- Task directions -
Scan the material below for "aerial", then return each line that contains it.

- Supplied entries -
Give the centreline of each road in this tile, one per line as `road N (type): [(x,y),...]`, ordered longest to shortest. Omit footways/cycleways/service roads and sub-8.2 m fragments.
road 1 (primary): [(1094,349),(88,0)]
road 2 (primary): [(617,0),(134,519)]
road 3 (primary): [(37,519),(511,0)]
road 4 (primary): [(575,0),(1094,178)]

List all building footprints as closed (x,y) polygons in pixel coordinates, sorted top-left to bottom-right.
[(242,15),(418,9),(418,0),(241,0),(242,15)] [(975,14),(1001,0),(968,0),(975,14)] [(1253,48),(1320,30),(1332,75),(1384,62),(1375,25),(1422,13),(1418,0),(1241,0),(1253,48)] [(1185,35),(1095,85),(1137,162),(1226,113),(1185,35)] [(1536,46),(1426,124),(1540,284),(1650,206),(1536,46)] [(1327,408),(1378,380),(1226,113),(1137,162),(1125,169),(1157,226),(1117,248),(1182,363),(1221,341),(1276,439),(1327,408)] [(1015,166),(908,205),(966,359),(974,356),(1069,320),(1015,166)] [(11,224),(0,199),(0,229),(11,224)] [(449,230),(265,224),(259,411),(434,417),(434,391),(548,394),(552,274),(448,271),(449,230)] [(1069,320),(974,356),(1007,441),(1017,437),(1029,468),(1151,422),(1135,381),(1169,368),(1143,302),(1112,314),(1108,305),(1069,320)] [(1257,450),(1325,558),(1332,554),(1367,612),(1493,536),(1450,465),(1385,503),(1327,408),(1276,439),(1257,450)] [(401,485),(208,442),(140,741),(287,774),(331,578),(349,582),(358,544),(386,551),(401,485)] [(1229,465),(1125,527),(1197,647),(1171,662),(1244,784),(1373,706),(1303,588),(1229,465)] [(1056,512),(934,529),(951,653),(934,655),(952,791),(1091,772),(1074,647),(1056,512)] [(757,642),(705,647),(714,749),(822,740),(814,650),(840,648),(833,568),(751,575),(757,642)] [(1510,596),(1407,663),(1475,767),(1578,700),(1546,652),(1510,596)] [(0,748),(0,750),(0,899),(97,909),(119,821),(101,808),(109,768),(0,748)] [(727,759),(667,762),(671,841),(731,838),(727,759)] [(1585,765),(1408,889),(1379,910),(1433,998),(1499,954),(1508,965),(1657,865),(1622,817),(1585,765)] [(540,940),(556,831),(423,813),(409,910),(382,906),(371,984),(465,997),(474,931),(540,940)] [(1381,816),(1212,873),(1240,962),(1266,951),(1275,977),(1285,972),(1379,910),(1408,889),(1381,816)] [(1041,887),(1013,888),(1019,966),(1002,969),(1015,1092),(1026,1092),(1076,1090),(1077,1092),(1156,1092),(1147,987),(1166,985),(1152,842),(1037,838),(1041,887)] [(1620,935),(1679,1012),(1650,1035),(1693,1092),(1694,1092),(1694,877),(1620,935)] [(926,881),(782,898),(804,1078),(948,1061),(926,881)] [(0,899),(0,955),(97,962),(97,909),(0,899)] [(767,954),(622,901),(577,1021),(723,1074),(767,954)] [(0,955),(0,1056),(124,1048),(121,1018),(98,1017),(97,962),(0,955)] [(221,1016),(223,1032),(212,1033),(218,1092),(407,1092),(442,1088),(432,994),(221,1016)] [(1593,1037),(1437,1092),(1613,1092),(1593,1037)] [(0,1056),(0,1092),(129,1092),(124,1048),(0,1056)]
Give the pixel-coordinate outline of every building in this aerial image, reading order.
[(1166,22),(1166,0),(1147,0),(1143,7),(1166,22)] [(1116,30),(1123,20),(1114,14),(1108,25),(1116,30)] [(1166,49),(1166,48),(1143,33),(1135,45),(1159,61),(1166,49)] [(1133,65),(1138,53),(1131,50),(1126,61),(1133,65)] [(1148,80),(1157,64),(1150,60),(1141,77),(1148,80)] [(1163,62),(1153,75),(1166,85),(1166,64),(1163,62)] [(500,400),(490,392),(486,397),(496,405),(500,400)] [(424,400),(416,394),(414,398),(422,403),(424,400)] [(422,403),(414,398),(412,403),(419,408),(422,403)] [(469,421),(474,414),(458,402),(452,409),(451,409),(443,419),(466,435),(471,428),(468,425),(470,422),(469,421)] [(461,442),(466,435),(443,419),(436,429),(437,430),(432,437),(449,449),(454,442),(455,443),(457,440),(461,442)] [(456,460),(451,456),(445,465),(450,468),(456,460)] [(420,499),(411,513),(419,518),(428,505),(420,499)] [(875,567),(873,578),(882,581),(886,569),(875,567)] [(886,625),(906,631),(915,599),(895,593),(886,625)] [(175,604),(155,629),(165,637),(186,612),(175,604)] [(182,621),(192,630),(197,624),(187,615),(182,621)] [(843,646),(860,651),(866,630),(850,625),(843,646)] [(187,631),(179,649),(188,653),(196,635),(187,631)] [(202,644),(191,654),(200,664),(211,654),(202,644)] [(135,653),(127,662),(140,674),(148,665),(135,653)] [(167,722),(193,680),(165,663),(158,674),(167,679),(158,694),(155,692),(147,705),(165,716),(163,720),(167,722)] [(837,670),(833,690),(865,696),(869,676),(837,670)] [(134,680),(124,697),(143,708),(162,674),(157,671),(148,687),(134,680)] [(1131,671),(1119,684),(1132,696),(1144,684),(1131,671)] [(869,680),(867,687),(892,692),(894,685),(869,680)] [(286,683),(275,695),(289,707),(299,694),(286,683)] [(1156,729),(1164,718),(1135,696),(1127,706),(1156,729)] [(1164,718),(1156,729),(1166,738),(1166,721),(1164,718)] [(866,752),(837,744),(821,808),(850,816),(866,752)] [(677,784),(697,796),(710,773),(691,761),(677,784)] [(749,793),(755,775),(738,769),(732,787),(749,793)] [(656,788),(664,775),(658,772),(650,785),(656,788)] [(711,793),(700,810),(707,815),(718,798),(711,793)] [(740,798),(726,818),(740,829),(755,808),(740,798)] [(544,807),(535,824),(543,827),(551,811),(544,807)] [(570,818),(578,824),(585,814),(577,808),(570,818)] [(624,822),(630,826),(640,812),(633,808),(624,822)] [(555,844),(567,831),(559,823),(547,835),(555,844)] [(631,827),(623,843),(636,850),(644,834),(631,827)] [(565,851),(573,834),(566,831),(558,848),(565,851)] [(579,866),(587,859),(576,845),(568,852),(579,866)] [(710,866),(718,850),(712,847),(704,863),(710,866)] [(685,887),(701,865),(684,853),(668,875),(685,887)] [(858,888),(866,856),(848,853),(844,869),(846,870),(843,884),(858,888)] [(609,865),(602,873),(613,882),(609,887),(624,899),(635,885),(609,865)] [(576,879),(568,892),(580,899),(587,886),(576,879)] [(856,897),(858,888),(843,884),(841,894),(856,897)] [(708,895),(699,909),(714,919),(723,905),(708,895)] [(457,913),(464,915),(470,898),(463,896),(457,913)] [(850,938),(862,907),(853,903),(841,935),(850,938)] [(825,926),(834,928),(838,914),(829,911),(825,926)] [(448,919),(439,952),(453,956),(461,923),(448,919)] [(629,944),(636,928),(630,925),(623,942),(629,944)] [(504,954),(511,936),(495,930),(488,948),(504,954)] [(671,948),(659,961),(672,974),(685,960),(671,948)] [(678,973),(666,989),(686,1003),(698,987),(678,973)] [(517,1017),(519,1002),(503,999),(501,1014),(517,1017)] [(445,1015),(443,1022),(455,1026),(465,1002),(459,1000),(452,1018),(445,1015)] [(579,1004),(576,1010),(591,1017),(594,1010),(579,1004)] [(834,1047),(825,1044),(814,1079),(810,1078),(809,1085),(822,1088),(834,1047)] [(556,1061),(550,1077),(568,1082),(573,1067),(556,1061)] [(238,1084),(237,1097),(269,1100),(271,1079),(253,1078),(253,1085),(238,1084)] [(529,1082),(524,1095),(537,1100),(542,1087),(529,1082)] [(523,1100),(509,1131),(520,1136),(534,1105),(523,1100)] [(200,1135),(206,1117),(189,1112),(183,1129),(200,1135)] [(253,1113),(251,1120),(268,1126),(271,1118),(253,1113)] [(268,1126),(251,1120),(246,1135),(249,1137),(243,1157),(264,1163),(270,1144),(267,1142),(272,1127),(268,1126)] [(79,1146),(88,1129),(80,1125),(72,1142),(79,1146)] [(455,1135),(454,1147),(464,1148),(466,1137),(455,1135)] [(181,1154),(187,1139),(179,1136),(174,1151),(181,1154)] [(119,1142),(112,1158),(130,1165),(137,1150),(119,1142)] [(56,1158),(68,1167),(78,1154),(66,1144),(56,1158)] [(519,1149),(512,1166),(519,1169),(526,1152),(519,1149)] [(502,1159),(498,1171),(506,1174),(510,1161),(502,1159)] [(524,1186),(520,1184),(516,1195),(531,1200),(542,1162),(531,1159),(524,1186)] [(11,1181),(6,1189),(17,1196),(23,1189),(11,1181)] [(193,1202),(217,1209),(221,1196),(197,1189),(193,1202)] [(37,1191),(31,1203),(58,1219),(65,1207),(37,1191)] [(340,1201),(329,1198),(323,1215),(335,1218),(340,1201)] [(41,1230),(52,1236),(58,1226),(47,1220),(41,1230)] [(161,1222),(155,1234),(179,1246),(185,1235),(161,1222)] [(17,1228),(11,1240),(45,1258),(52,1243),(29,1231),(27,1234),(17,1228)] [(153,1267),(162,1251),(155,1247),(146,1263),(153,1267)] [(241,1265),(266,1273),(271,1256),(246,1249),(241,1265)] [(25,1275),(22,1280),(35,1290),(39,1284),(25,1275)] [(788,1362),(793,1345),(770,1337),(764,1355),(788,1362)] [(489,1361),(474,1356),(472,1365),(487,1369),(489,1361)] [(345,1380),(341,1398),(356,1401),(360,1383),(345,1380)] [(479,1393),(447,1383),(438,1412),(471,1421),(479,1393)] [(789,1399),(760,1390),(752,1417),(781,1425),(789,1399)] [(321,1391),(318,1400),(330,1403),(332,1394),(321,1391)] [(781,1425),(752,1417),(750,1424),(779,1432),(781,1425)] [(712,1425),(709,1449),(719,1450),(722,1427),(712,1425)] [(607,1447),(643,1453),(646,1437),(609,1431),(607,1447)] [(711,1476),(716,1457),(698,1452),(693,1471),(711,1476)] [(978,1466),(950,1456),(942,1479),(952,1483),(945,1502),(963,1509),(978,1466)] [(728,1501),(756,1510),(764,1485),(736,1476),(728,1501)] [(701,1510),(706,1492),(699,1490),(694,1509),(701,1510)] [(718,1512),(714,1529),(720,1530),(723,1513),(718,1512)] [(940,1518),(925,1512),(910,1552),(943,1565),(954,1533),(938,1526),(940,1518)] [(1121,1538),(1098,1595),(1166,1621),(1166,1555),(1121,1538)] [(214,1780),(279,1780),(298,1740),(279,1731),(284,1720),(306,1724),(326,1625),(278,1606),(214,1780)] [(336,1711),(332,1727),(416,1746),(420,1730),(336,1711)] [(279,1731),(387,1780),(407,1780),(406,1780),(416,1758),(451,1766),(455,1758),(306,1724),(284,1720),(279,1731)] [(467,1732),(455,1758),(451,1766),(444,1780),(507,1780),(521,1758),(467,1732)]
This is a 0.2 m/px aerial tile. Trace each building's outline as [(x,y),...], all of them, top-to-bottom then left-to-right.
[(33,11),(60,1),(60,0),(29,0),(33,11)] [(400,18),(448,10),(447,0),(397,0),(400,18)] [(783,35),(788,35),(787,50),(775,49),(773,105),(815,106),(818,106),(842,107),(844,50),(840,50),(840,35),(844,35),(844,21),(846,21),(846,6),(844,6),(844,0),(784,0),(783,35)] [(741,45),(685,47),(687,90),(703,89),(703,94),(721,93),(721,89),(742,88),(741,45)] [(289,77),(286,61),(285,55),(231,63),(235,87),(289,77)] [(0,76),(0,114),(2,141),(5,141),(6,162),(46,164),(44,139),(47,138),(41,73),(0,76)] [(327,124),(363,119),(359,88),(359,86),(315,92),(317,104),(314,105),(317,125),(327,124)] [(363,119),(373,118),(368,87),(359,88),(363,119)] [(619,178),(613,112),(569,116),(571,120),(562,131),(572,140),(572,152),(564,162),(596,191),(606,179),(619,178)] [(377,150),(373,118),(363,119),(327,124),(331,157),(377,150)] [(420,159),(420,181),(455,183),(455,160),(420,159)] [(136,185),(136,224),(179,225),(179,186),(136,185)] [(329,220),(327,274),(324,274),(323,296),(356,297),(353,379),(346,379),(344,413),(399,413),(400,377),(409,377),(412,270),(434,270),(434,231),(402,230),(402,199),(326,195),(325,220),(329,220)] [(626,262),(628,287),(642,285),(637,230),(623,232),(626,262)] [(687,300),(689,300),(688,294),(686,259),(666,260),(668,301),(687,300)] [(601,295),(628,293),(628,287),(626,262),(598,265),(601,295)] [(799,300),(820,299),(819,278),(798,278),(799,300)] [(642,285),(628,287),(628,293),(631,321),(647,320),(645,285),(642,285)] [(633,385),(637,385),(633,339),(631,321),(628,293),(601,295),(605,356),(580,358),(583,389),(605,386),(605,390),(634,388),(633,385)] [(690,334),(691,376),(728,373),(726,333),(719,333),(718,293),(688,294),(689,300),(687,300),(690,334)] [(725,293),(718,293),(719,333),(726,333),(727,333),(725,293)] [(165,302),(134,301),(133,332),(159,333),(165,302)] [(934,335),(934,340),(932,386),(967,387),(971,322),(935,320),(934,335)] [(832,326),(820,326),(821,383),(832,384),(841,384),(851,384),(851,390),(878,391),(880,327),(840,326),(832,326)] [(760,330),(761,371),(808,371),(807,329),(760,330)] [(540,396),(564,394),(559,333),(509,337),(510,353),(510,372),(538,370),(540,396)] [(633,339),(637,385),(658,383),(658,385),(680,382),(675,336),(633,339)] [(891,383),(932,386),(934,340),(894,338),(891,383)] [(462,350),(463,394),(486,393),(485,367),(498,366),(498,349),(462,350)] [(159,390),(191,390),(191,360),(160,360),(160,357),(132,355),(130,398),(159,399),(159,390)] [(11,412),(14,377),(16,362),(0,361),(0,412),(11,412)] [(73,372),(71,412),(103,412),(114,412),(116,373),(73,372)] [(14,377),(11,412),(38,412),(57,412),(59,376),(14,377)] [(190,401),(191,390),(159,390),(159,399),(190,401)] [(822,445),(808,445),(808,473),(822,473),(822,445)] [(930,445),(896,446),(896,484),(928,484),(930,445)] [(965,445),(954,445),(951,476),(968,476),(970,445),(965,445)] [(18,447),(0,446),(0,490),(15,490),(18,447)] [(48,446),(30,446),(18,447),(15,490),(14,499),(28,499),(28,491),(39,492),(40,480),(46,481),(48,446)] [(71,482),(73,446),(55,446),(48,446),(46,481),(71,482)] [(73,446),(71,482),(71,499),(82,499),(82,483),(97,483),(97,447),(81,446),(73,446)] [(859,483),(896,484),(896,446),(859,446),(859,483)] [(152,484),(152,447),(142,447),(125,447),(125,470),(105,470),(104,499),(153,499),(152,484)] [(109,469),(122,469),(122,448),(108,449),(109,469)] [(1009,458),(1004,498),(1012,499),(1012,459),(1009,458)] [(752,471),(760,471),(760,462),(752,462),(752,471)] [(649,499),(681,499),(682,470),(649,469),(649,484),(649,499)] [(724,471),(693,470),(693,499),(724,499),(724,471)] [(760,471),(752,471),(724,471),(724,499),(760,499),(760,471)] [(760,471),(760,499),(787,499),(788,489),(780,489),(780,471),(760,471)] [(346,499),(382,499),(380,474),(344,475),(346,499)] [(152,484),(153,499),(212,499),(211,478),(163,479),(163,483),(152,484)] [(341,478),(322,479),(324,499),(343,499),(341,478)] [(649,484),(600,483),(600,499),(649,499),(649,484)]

- Result for this task -
Give the pixel-coordinate outline of every building in this aerial image, reading order.
This is a 0.2 m/px aerial tile. Trace each building's outline as [(x,y),...], all of them, top-to-bottom then left-to-right.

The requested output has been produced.